** Exercise description **
For this exercise, retype all the data exactly and exclude every image.

** Data extract **
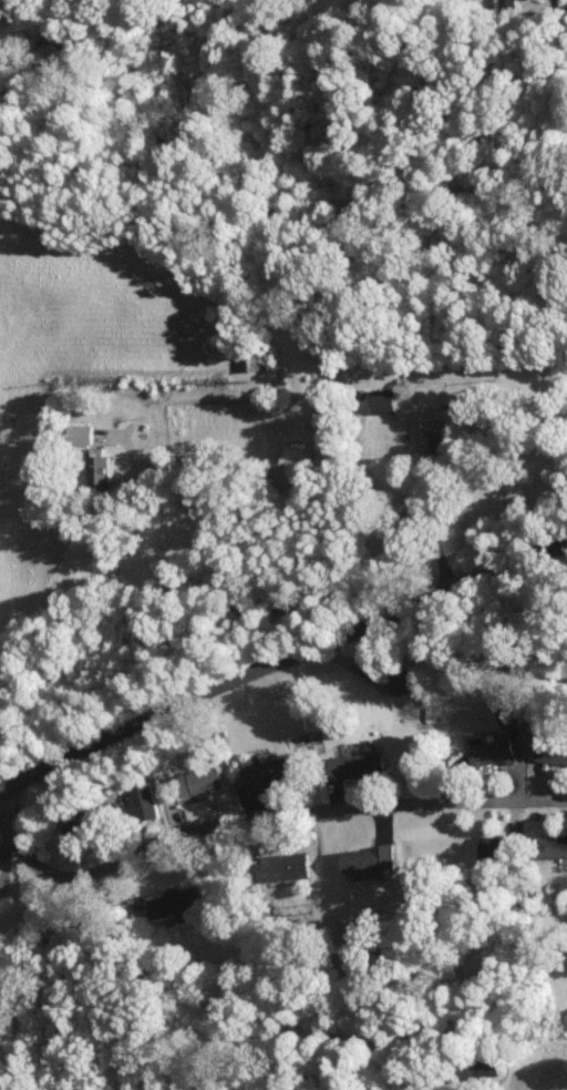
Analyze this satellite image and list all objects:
building: (509, 4)
building: (251, 359)
building: (389, 399)
building: (441, 418)
building: (82, 432)
road: (366, 464)
building: (99, 465)
road: (282, 484)
road: (279, 654)
building: (402, 679)
building: (508, 709)
building: (552, 749)
building: (493, 751)
building: (362, 763)
building: (267, 770)
building: (201, 779)
building: (144, 802)
road: (262, 808)
building: (553, 844)
building: (495, 845)
building: (370, 857)
building: (292, 863)
building: (176, 903)
building: (551, 1079)

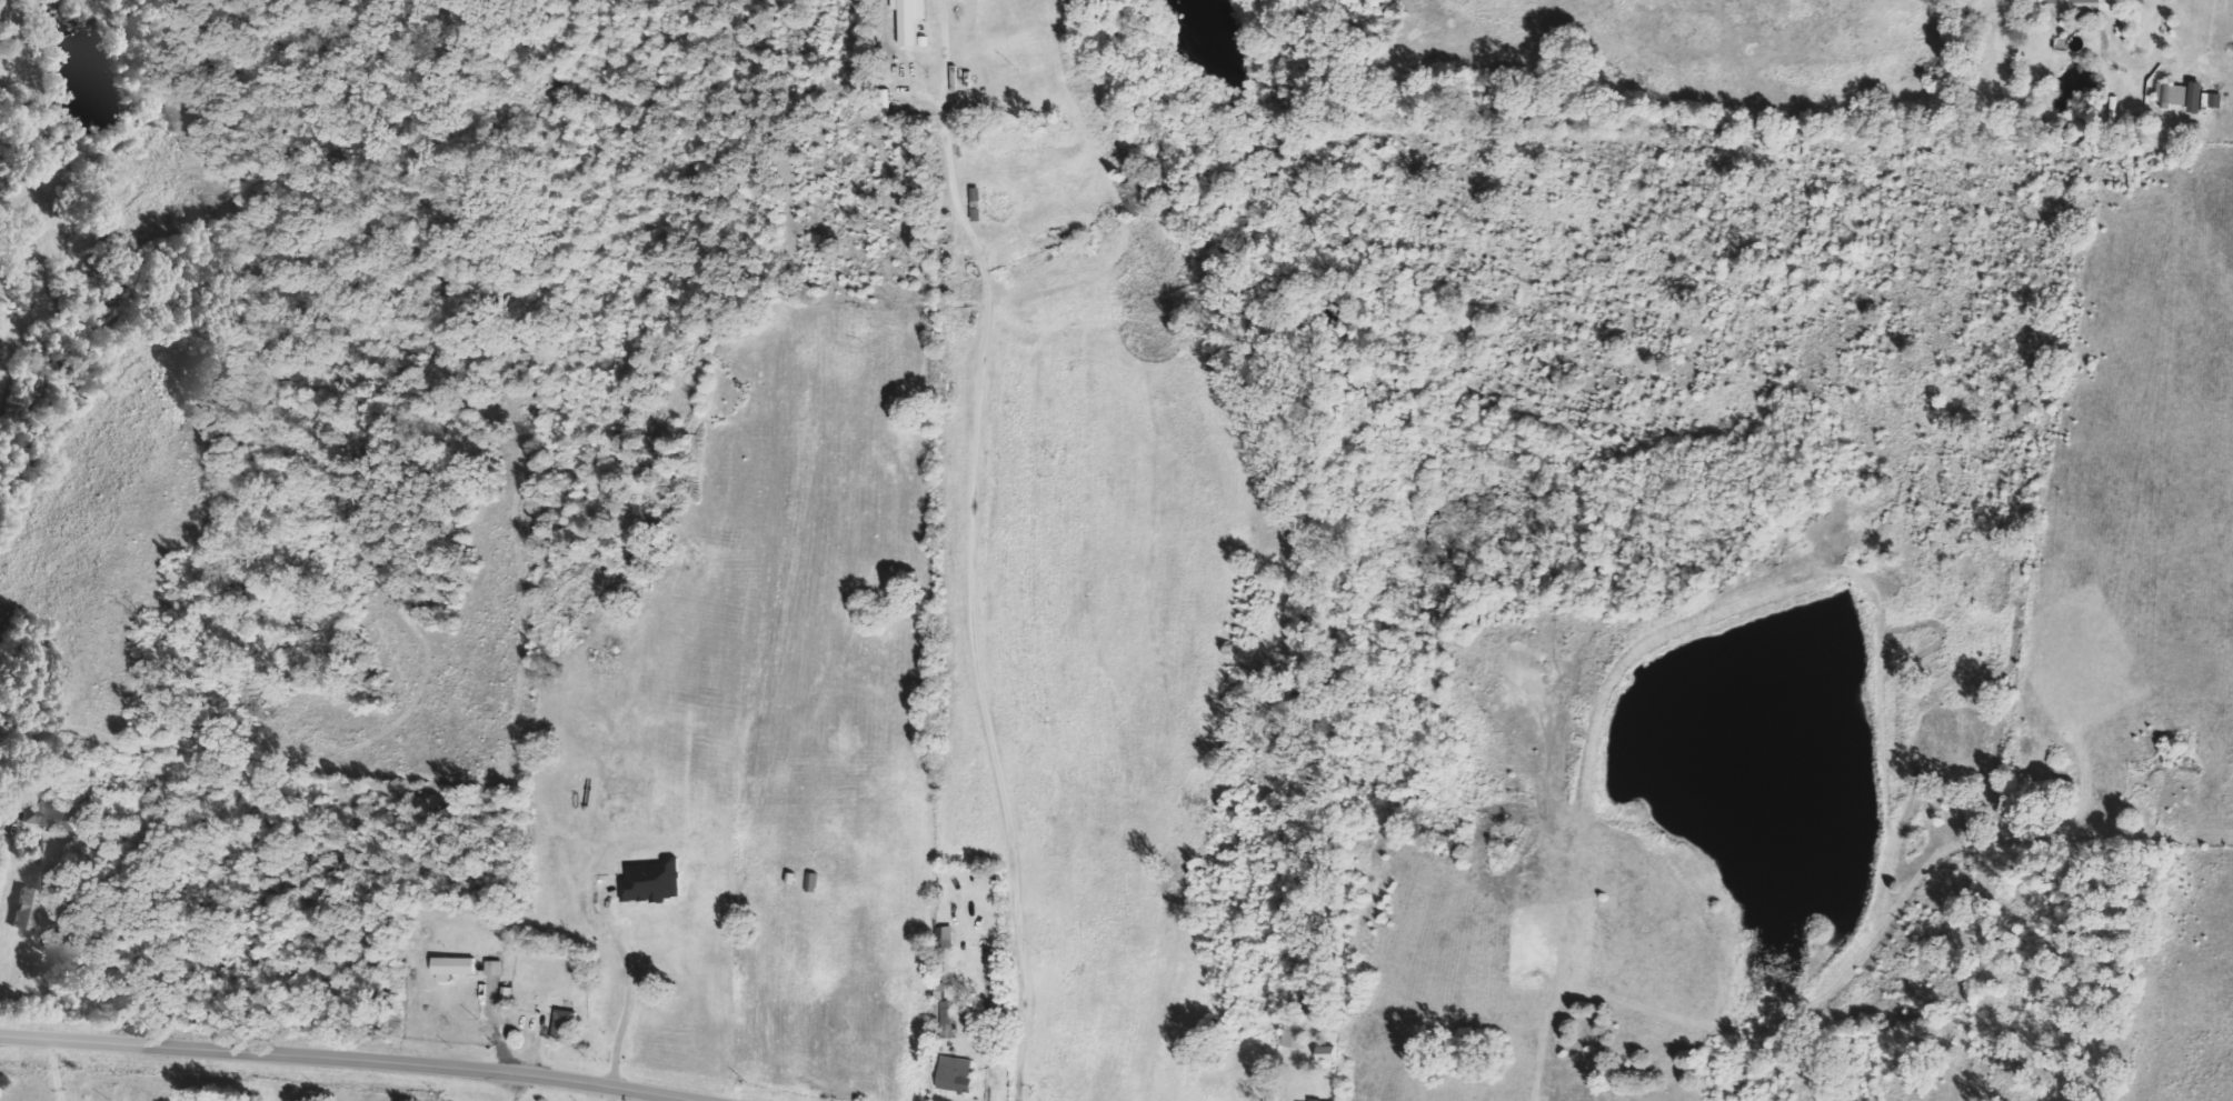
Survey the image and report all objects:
building: (2078, 7)
building: (906, 19)
building: (2179, 95)
building: (2210, 99)
building: (884, 100)
road: (942, 164)
road: (964, 497)
building: (45, 816)
building: (24, 910)
building: (944, 937)
building: (493, 967)
building: (450, 968)
building: (939, 991)
building: (944, 1015)
building: (564, 1026)
building: (1292, 1035)
building: (1325, 1054)
road: (353, 1058)
building: (954, 1074)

** Answer for the task **
Analyze this satellite image and list all objects:
building: (509, 4)
building: (251, 359)
building: (389, 399)
building: (441, 418)
building: (82, 432)
road: (366, 464)
building: (99, 465)
road: (282, 484)
road: (279, 654)
building: (402, 679)
building: (508, 709)
building: (552, 749)
building: (493, 751)
building: (362, 763)
building: (267, 770)
building: (201, 779)
building: (144, 802)
road: (262, 808)
building: (553, 844)
building: (495, 845)
building: (370, 857)
building: (292, 863)
building: (176, 903)
building: (551, 1079)

Survey the image and report all objects:
building: (2078, 7)
building: (906, 19)
building: (2179, 95)
building: (2210, 99)
building: (884, 100)
road: (942, 164)
road: (964, 497)
building: (45, 816)
building: (24, 910)
building: (944, 937)
building: (493, 967)
building: (450, 968)
building: (939, 991)
building: (944, 1015)
building: (564, 1026)
building: (1292, 1035)
building: (1325, 1054)
road: (353, 1058)
building: (954, 1074)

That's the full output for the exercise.